- _WHAT TO DO_:
Your answer must be the data repeated exactly, with no pictures in it.

- _INFORMATION SHOWN_:
━━━━━━━━━━━━━━━━━━━━━━━━━━━━━━

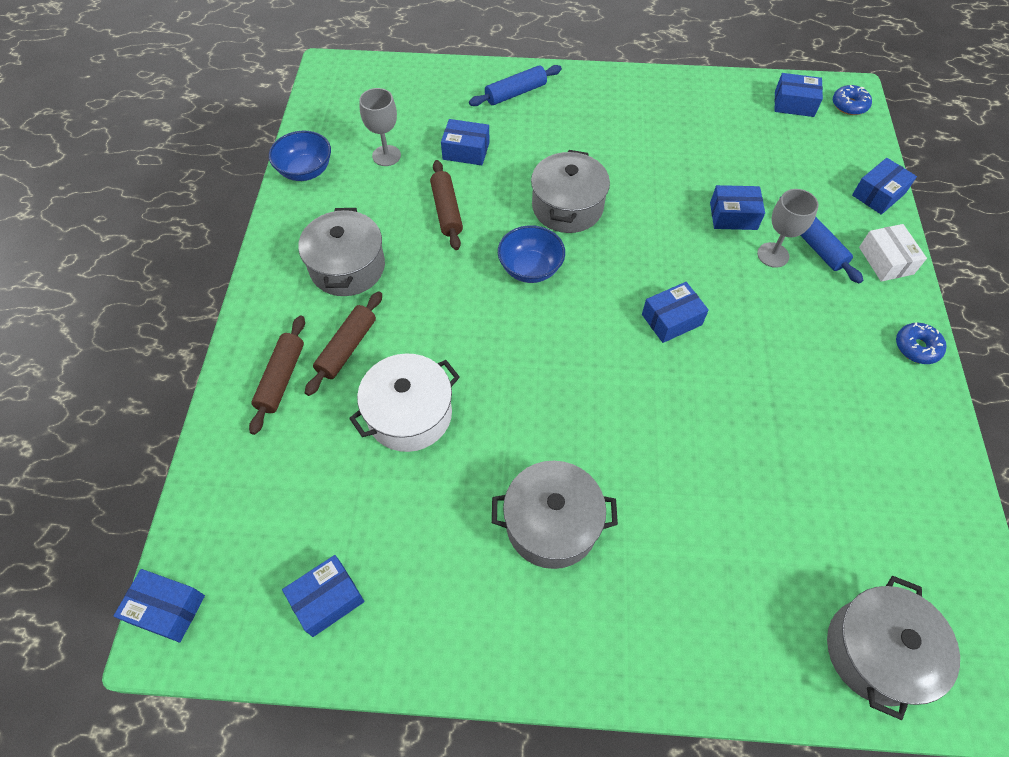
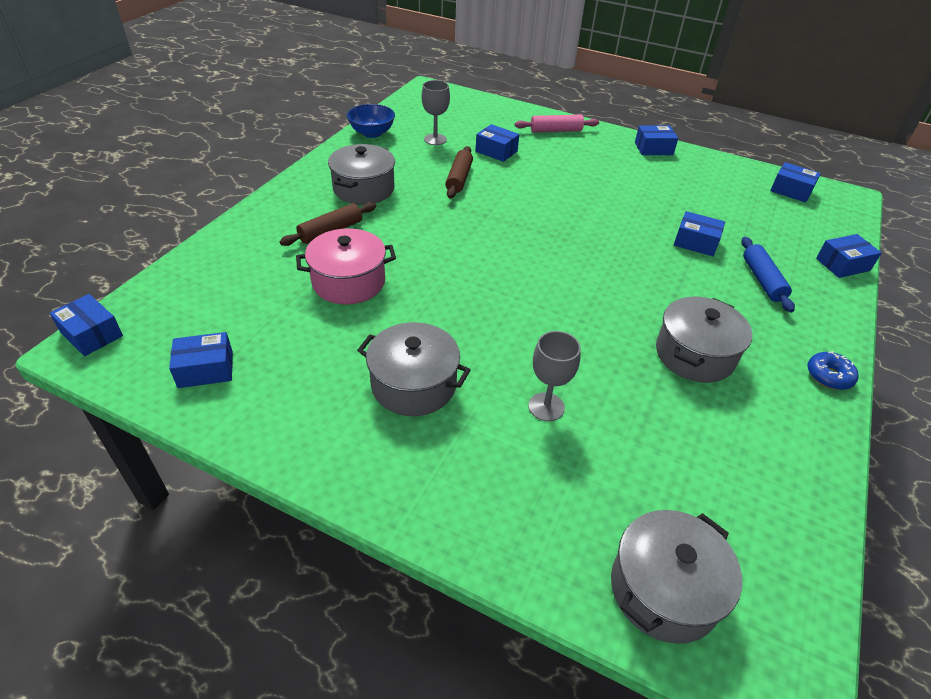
camera: 20 degrees right, 15 degrees down
(281, 378) = (271, 234): brown rolling pin -> none
(409, 414) = (349, 282): white pot -> pink pot
(515, 93) = (556, 131): blue rolling pin -> pink rolling pin
(530, 268) = (502, 227): blue bowl -> none
(567, 207) = (555, 201): grey pot -> grey pot (694, 354)
(671, 319) = (601, 289): blue box -> blue box (653, 148)
(773, 255) = (718, 275): grey goblet -> grey goblet (546, 407)
(849, 105) = (843, 203): blue donut -> none
(886, 260) = (827, 309): white box -> none

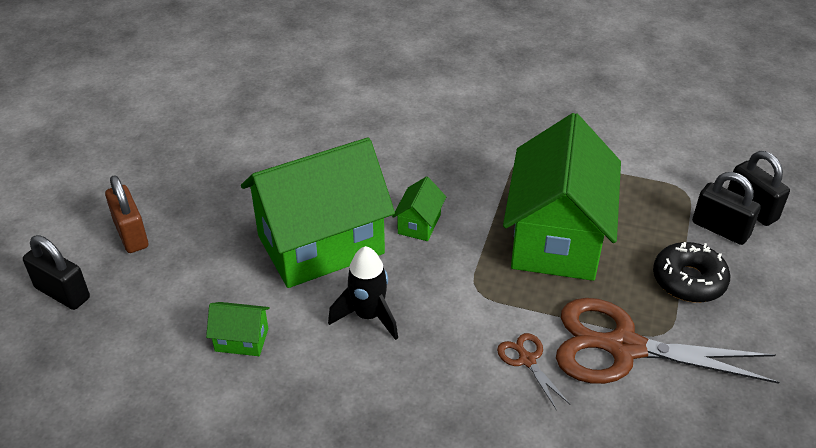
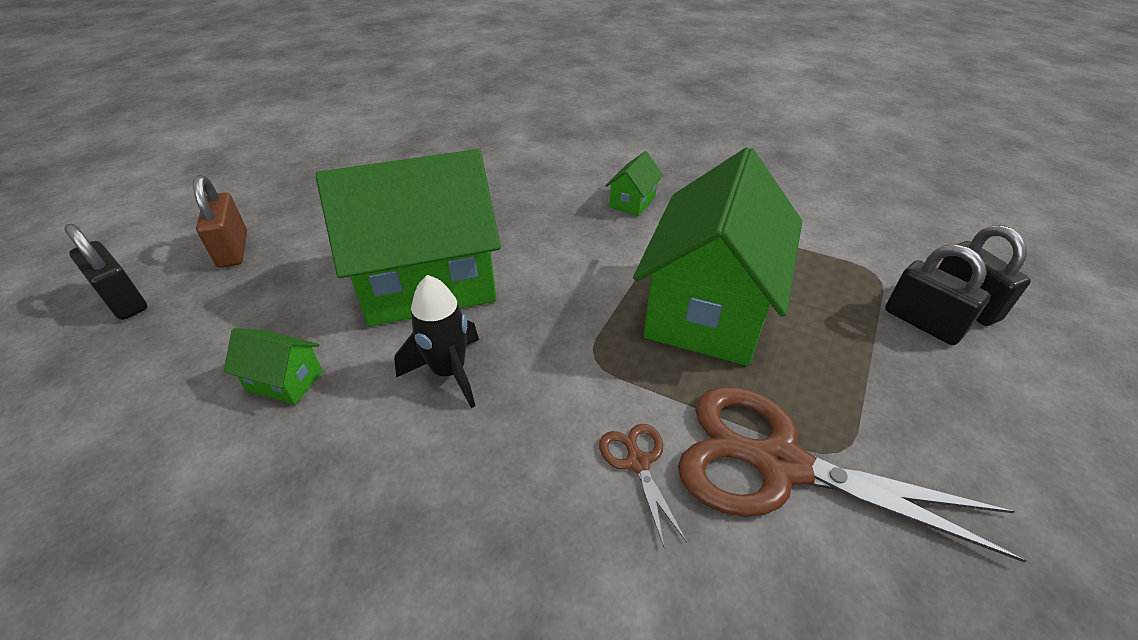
camera: 10 degrees right, 0 degrees up
(419, 224) = (547, 274): green house -> green house (632, 202)
(688, 280) = (878, 382): black donut -> none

━━━━━━━━━━━━━━━━━━━━━━━━━━━━━━

- _WRITTEN RESPONSE_:
camera: 20 degrees right, 15 degrees down
(281, 378) = (271, 234): brown rolling pin -> none
(409, 414) = (349, 282): white pot -> pink pot
(515, 93) = (556, 131): blue rolling pin -> pink rolling pin
(530, 268) = (502, 227): blue bowl -> none
(567, 207) = (555, 201): grey pot -> grey pot (694, 354)
(671, 319) = (601, 289): blue box -> blue box (653, 148)
(773, 255) = (718, 275): grey goblet -> grey goblet (546, 407)
(849, 105) = (843, 203): blue donut -> none
(886, 260) = (827, 309): white box -> none

camera: 10 degrees right, 0 degrees up
(419, 224) = (547, 274): green house -> green house (632, 202)
(688, 280) = (878, 382): black donut -> none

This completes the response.